### WHAT YOU SHOULD DO
Starting at the line with "DRIVER3 pin IN1: D2 -> D9", retype every line through the end of the listing exactly as written, and nothing before it.
---- DATA RECORDS
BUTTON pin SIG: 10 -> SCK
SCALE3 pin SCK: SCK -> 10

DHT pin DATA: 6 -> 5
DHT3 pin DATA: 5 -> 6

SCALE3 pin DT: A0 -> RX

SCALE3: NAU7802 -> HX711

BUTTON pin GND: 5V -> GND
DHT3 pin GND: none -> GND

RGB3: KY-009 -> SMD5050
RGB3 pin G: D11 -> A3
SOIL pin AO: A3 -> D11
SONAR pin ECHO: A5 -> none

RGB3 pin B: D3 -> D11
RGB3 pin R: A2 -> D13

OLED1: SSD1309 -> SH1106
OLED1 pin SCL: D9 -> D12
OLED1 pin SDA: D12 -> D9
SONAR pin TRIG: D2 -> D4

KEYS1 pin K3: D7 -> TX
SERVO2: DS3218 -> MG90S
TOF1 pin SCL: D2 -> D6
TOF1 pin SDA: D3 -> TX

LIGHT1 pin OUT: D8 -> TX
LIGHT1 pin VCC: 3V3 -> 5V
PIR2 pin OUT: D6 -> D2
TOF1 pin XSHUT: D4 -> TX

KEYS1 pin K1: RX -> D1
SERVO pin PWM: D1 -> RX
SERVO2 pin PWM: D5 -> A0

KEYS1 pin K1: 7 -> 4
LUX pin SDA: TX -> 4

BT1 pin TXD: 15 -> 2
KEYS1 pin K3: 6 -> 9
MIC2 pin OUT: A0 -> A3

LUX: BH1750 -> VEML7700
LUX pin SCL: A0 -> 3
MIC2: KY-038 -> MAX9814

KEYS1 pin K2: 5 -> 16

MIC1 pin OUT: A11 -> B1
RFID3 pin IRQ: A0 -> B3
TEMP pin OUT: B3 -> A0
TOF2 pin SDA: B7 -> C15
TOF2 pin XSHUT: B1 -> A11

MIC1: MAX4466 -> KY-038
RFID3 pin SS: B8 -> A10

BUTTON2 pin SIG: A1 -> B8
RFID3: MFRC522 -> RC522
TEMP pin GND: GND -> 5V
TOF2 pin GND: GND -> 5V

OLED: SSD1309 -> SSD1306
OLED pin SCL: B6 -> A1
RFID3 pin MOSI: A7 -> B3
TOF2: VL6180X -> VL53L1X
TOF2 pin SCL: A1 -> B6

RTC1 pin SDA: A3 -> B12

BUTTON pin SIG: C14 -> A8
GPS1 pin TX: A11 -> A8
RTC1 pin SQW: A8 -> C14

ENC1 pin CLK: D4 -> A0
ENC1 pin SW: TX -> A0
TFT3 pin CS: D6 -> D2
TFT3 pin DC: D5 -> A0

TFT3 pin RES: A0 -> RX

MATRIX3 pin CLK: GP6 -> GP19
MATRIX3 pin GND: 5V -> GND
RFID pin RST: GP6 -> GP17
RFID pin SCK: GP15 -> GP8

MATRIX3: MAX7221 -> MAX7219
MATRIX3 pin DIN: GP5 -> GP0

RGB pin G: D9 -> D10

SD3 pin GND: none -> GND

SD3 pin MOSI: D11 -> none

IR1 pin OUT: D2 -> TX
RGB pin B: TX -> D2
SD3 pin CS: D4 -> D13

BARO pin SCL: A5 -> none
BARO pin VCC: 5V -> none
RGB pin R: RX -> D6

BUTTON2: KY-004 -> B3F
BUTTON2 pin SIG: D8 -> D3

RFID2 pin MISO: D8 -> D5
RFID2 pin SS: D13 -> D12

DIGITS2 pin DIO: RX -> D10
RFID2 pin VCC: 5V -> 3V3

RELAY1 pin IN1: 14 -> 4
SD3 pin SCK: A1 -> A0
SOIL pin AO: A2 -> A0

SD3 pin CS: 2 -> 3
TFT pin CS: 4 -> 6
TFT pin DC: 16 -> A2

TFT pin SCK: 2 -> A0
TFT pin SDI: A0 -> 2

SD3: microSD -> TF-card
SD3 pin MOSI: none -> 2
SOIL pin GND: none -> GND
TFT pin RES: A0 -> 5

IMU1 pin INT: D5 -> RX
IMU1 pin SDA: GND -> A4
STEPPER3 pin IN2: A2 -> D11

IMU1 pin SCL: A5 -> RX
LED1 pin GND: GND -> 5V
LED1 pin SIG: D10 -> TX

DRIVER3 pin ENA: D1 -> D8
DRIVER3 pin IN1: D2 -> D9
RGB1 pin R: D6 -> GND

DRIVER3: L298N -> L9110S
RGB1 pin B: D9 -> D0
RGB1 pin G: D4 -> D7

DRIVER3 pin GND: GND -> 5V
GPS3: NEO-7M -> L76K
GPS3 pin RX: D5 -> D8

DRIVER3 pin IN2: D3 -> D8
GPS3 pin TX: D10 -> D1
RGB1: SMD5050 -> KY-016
--------
### OUTPUT FOR THIS EXERCISE
DRIVER3 pin IN1: D2 -> D9
RGB1 pin R: D6 -> GND

DRIVER3: L298N -> L9110S
RGB1 pin B: D9 -> D0
RGB1 pin G: D4 -> D7

DRIVER3 pin GND: GND -> 5V
GPS3: NEO-7M -> L76K
GPS3 pin RX: D5 -> D8

DRIVER3 pin IN2: D3 -> D8
GPS3 pin TX: D10 -> D1
RGB1: SMD5050 -> KY-016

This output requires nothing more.